→ **Supplied data**
- - -

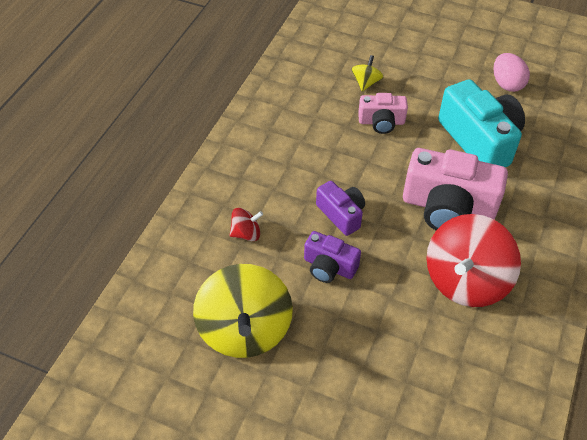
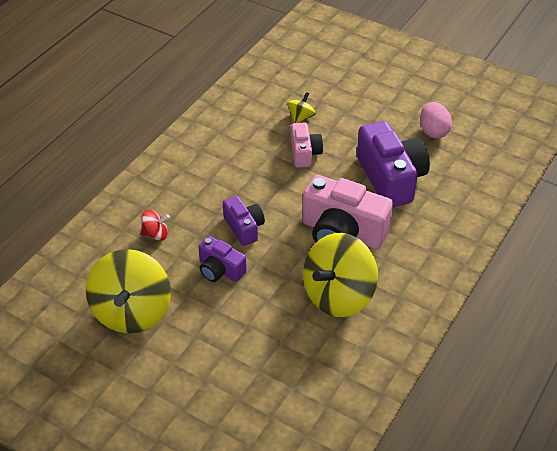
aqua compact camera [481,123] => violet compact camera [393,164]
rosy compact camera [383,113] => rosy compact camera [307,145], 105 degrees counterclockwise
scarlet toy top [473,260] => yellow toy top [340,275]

- - -

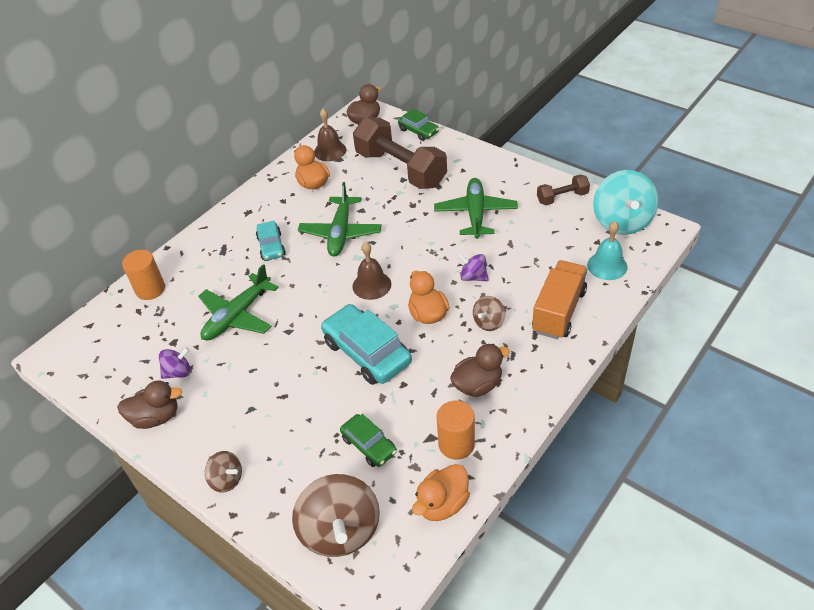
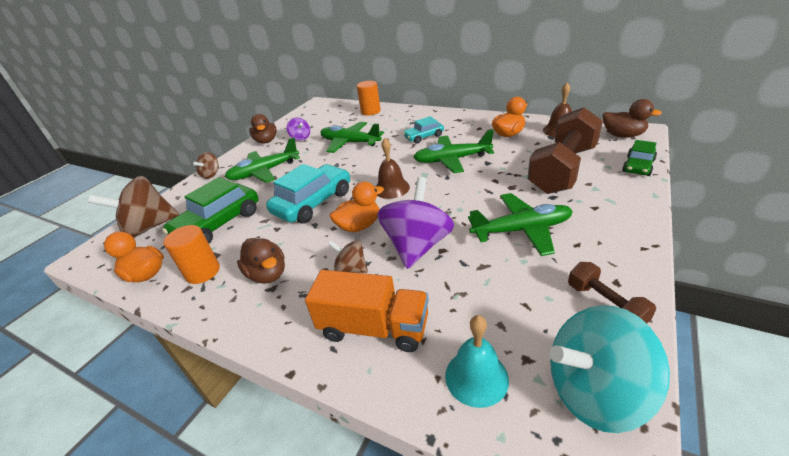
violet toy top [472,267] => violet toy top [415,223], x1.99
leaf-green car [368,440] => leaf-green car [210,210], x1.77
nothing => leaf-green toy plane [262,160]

- - -

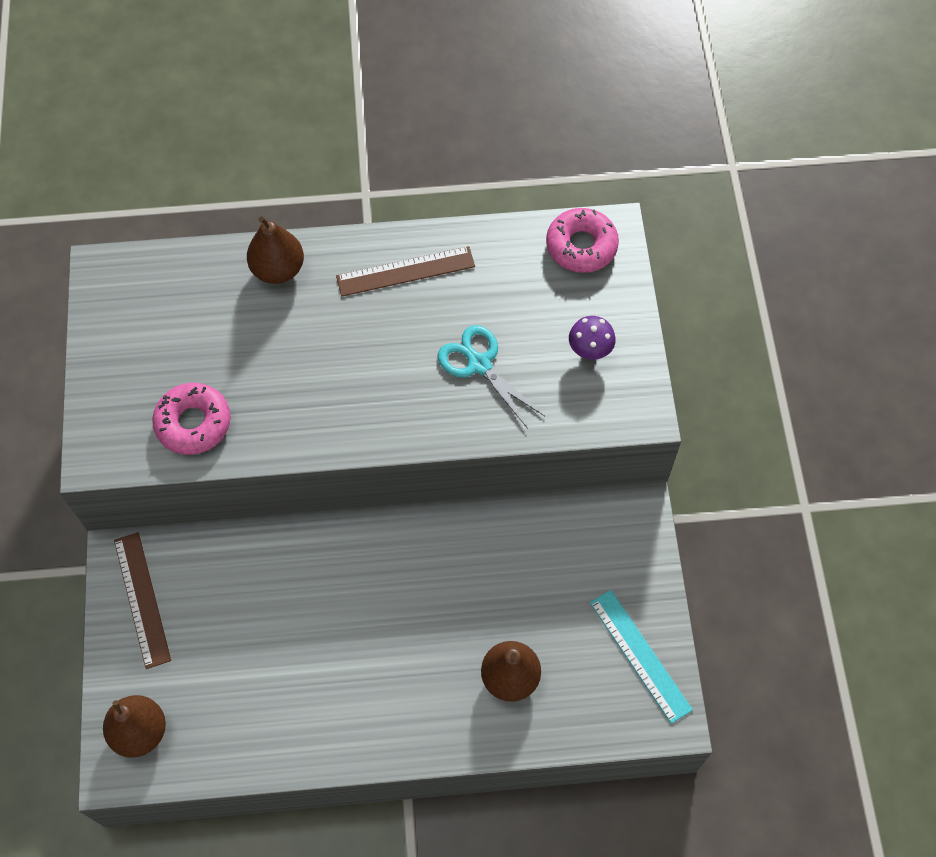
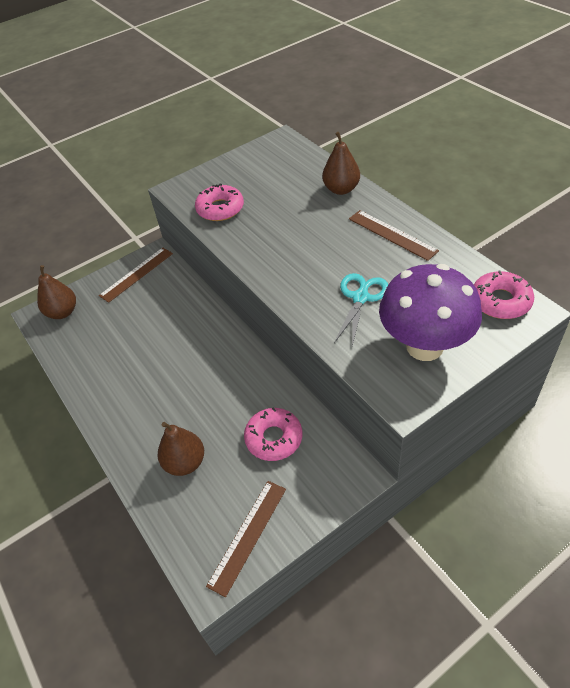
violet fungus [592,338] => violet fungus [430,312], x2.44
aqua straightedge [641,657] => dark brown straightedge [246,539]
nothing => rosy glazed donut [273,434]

- - -

In the data above, start at the line that has "aqua compact camera", stop after the line that has "scarlet toy top", and print every line in between exactly as it stands.

aqua compact camera [481,123] => violet compact camera [393,164]
rosy compact camera [383,113] => rosy compact camera [307,145], 105 degrees counterclockwise
scarlet toy top [473,260] => yellow toy top [340,275]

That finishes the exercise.